■ Exercise description ■
When you reach the line containing "Q102: NPN (B" in the records below, start copying exactly, and stop once you have copied the line containing "U102 pin PB4: N5 -> none".

■ Working data ■
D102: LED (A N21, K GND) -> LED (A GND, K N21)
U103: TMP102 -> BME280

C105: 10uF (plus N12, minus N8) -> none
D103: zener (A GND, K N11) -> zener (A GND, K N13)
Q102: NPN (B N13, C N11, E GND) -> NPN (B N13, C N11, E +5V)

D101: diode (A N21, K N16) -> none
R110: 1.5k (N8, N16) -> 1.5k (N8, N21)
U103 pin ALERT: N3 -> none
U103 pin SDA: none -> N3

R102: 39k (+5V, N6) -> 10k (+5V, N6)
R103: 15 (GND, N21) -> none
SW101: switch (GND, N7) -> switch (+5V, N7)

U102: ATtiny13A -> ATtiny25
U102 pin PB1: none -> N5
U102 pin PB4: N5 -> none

* * *

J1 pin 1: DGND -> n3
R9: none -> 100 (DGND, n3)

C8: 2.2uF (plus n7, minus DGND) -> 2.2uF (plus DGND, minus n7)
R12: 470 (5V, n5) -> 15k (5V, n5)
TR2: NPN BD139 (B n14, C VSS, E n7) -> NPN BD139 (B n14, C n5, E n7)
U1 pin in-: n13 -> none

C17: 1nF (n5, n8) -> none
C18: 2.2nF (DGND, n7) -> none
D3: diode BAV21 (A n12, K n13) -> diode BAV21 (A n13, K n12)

--

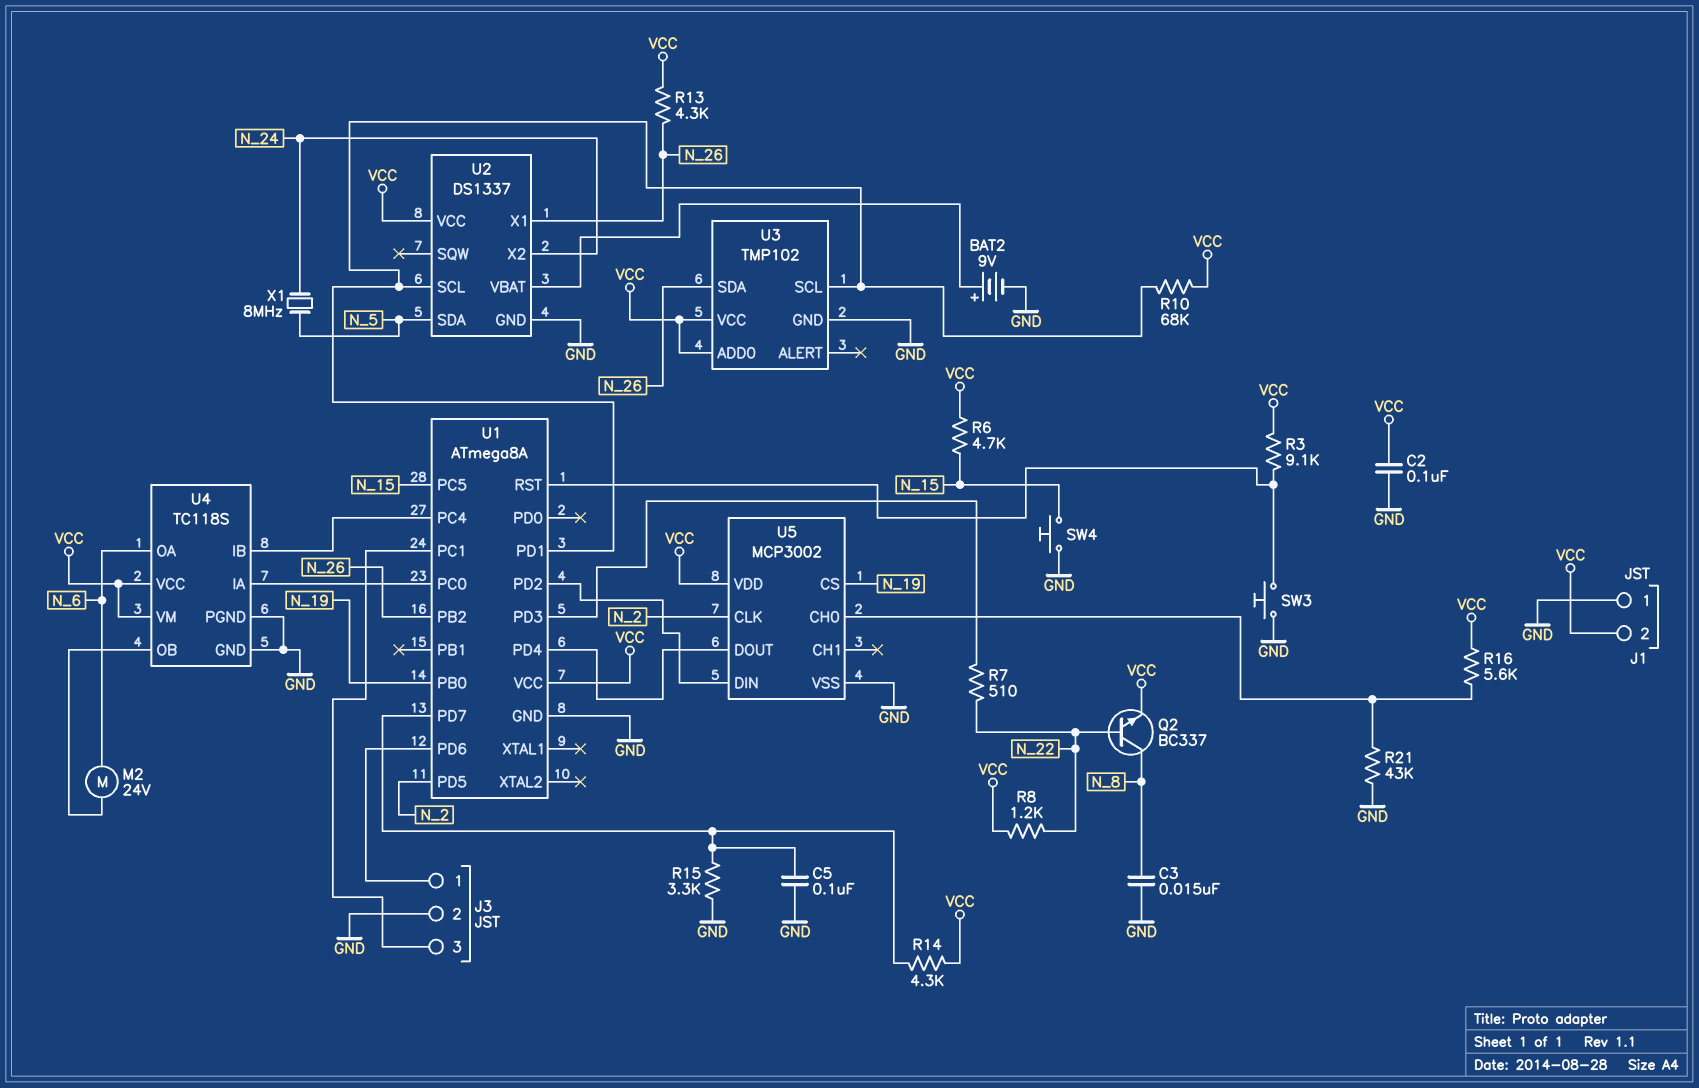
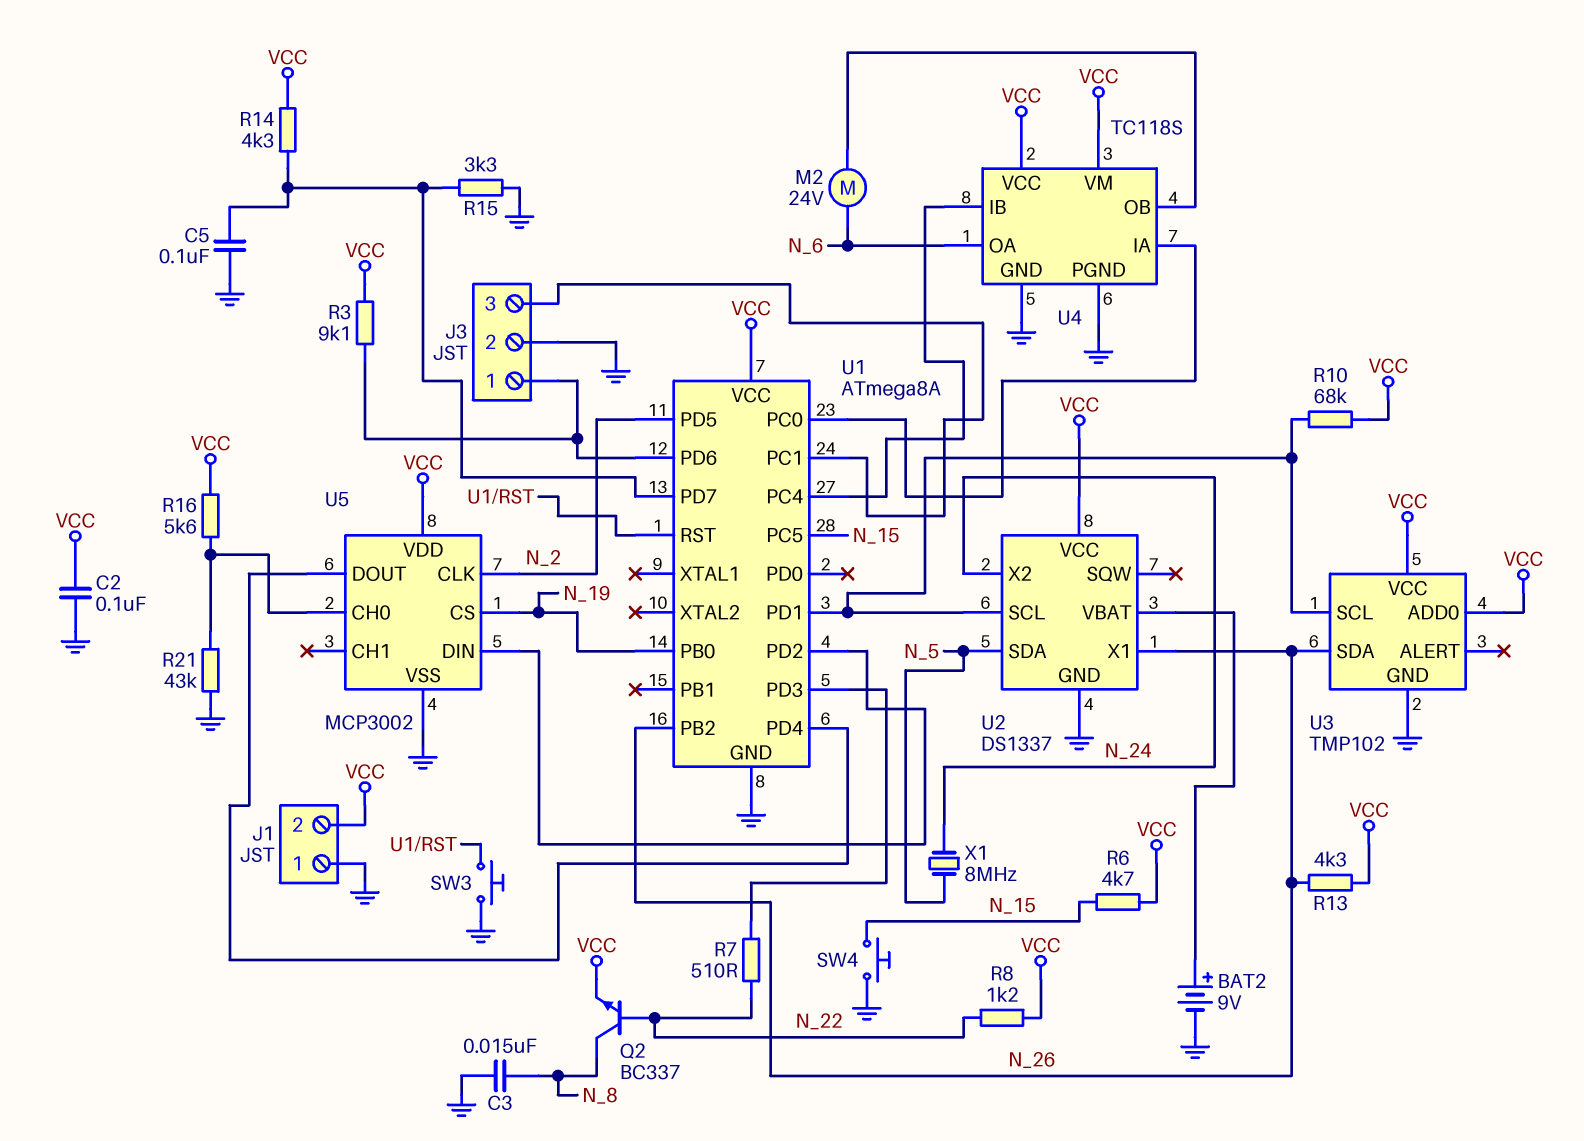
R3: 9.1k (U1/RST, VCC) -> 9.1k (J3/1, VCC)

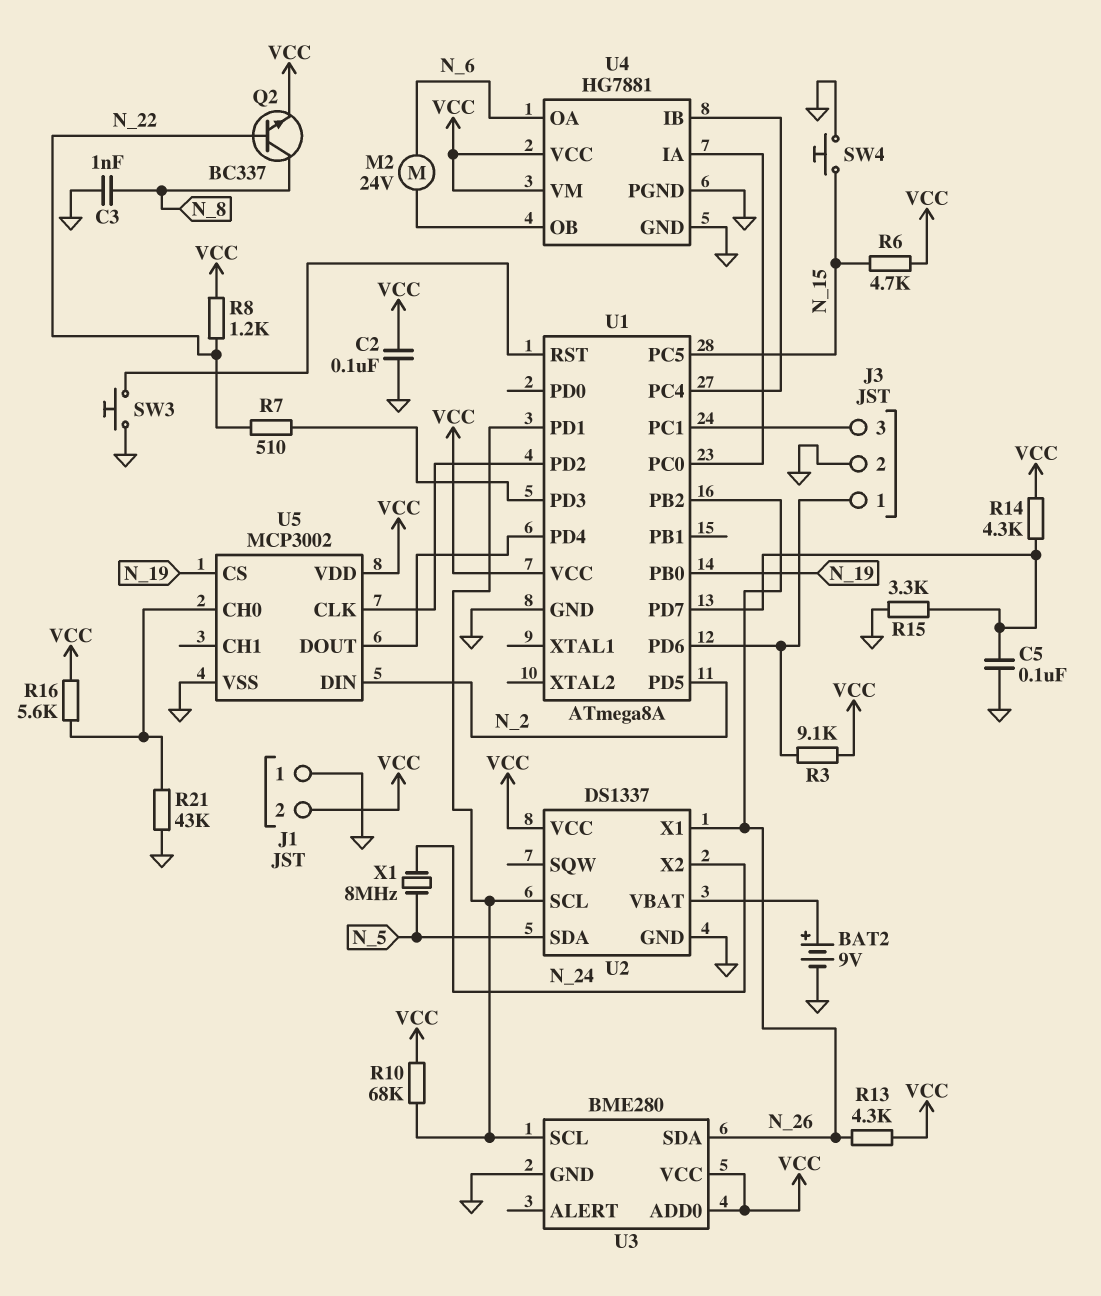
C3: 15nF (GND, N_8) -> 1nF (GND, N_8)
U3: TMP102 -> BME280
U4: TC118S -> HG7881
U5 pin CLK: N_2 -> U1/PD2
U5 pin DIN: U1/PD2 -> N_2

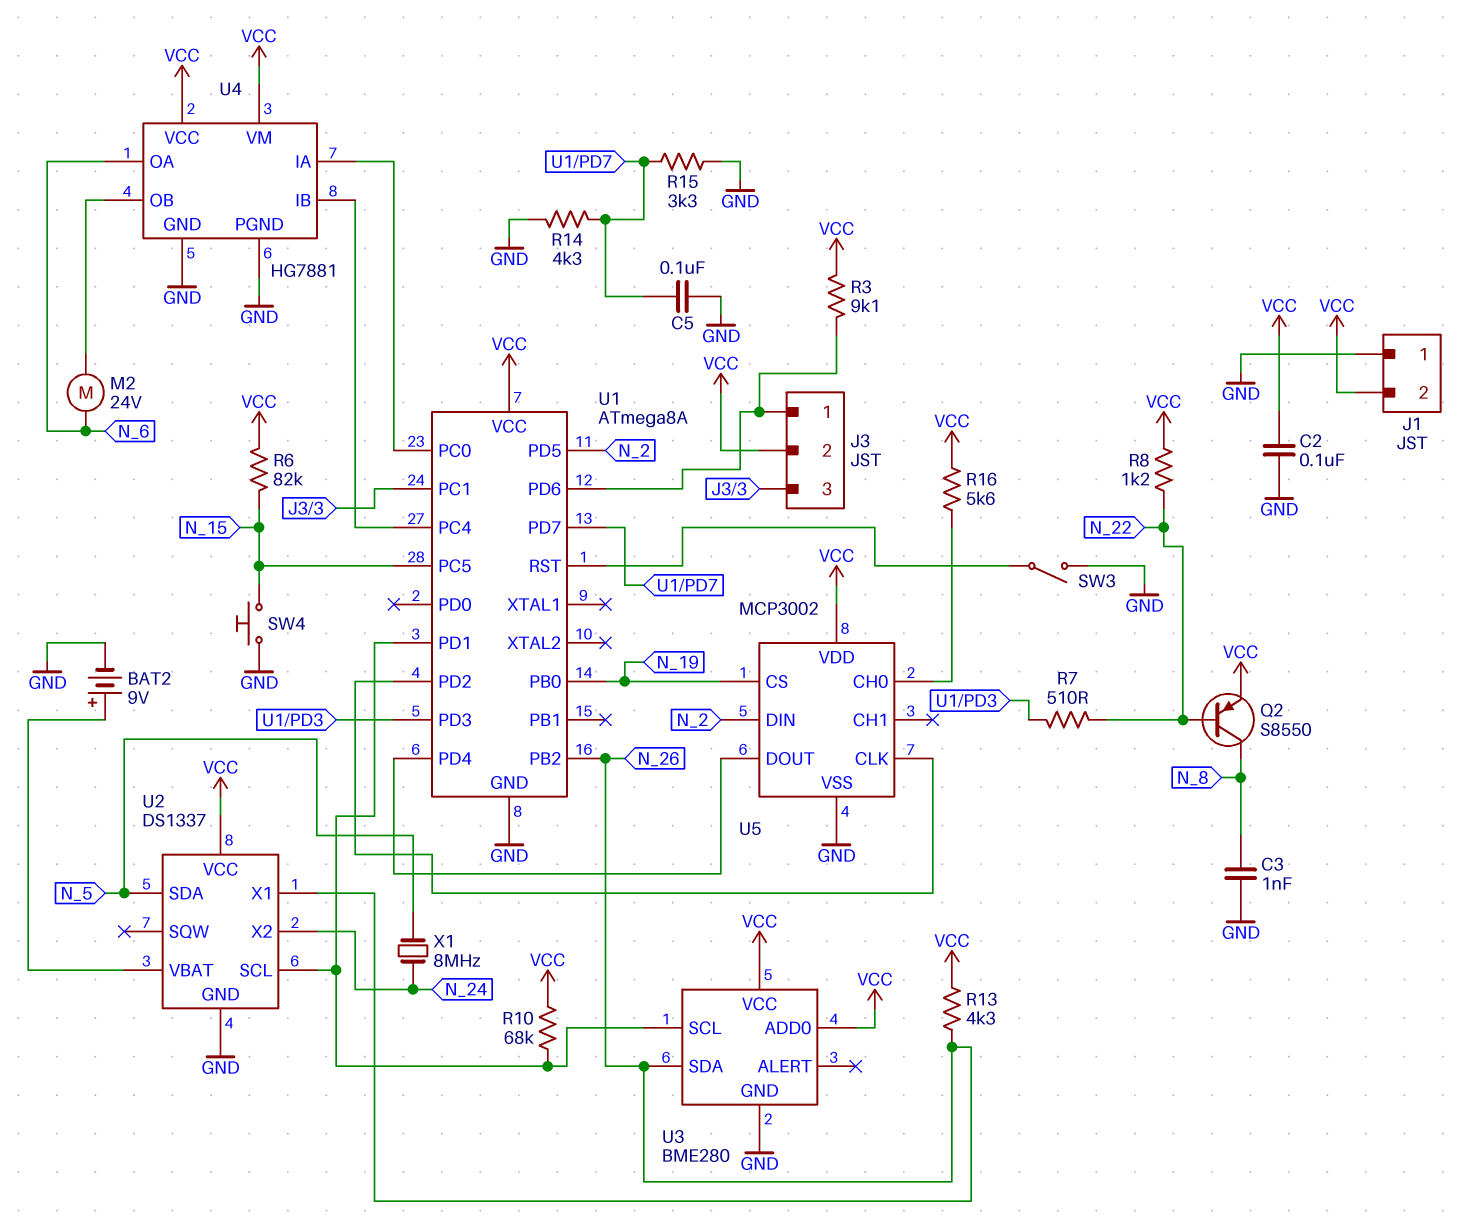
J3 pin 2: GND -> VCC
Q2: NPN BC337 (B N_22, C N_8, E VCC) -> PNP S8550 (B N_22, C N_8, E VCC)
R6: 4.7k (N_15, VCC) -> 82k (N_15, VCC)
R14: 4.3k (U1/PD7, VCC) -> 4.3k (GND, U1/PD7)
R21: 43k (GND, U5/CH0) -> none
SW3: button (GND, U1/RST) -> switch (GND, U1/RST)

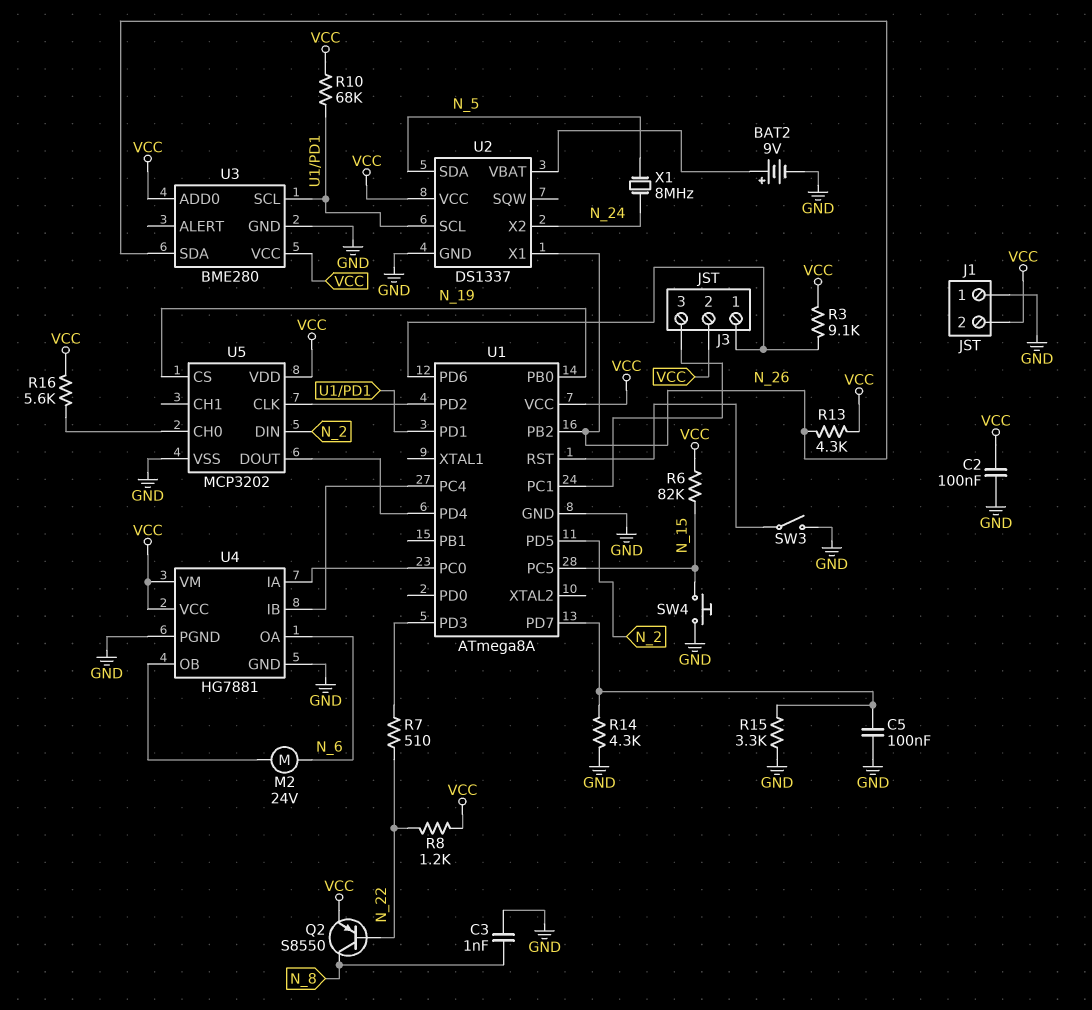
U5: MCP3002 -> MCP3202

■ Exercise solution ■
Q102: NPN (B N13, C N11, E GND) -> NPN (B N13, C N11, E +5V)

D101: diode (A N21, K N16) -> none
R110: 1.5k (N8, N16) -> 1.5k (N8, N21)
U103 pin ALERT: N3 -> none
U103 pin SDA: none -> N3

R102: 39k (+5V, N6) -> 10k (+5V, N6)
R103: 15 (GND, N21) -> none
SW101: switch (GND, N7) -> switch (+5V, N7)

U102: ATtiny13A -> ATtiny25
U102 pin PB1: none -> N5
U102 pin PB4: N5 -> none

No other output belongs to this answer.